Your assignment:
The data must be given again in full, with no line altered.

Records to process:
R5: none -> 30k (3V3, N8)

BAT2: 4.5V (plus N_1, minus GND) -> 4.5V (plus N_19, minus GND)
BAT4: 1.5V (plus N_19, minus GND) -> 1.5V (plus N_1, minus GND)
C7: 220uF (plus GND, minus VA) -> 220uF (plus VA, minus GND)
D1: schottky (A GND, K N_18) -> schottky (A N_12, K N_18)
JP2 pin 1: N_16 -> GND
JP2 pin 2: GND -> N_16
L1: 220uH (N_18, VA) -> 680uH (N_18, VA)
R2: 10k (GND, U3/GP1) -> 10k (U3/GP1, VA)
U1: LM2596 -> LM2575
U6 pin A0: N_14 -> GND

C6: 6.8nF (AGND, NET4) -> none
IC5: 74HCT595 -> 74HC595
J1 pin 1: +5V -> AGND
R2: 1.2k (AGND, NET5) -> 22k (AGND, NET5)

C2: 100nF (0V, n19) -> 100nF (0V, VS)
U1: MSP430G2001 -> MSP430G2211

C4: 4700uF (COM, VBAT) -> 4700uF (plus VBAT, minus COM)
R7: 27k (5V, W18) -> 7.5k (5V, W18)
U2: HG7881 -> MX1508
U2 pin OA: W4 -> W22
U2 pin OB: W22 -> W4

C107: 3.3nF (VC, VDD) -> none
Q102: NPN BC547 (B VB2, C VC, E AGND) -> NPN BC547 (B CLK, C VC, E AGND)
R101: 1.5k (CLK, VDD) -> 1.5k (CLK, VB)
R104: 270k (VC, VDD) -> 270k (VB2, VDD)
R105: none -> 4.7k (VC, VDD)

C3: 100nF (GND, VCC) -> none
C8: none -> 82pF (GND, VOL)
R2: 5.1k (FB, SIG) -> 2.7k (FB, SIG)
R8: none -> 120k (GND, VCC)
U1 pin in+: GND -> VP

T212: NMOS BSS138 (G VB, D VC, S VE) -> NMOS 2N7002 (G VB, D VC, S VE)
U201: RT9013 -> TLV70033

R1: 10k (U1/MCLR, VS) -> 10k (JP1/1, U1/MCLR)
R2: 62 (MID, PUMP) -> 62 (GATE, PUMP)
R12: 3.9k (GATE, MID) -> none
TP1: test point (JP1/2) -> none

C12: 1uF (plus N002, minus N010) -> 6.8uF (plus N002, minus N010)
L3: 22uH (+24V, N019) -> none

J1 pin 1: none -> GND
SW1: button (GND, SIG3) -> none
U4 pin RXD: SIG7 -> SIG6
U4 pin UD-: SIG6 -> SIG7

Response to this exercise:
R5: none -> 30k (3V3, N8)

BAT2: 4.5V (plus N_1, minus GND) -> 4.5V (plus N_19, minus GND)
BAT4: 1.5V (plus N_19, minus GND) -> 1.5V (plus N_1, minus GND)
C7: 220uF (plus GND, minus VA) -> 220uF (plus VA, minus GND)
D1: schottky (A GND, K N_18) -> schottky (A N_12, K N_18)
JP2 pin 1: N_16 -> GND
JP2 pin 2: GND -> N_16
L1: 220uH (N_18, VA) -> 680uH (N_18, VA)
R2: 10k (GND, U3/GP1) -> 10k (U3/GP1, VA)
U1: LM2596 -> LM2575
U6 pin A0: N_14 -> GND

C6: 6.8nF (AGND, NET4) -> none
IC5: 74HCT595 -> 74HC595
J1 pin 1: +5V -> AGND
R2: 1.2k (AGND, NET5) -> 22k (AGND, NET5)

C2: 100nF (0V, n19) -> 100nF (0V, VS)
U1: MSP430G2001 -> MSP430G2211

C4: 4700uF (COM, VBAT) -> 4700uF (plus VBAT, minus COM)
R7: 27k (5V, W18) -> 7.5k (5V, W18)
U2: HG7881 -> MX1508
U2 pin OA: W4 -> W22
U2 pin OB: W22 -> W4

C107: 3.3nF (VC, VDD) -> none
Q102: NPN BC547 (B VB2, C VC, E AGND) -> NPN BC547 (B CLK, C VC, E AGND)
R101: 1.5k (CLK, VDD) -> 1.5k (CLK, VB)
R104: 270k (VC, VDD) -> 270k (VB2, VDD)
R105: none -> 4.7k (VC, VDD)

C3: 100nF (GND, VCC) -> none
C8: none -> 82pF (GND, VOL)
R2: 5.1k (FB, SIG) -> 2.7k (FB, SIG)
R8: none -> 120k (GND, VCC)
U1 pin in+: GND -> VP

T212: NMOS BSS138 (G VB, D VC, S VE) -> NMOS 2N7002 (G VB, D VC, S VE)
U201: RT9013 -> TLV70033

R1: 10k (U1/MCLR, VS) -> 10k (JP1/1, U1/MCLR)
R2: 62 (MID, PUMP) -> 62 (GATE, PUMP)
R12: 3.9k (GATE, MID) -> none
TP1: test point (JP1/2) -> none

C12: 1uF (plus N002, minus N010) -> 6.8uF (plus N002, minus N010)
L3: 22uH (+24V, N019) -> none

J1 pin 1: none -> GND
SW1: button (GND, SIG3) -> none
U4 pin RXD: SIG7 -> SIG6
U4 pin UD-: SIG6 -> SIG7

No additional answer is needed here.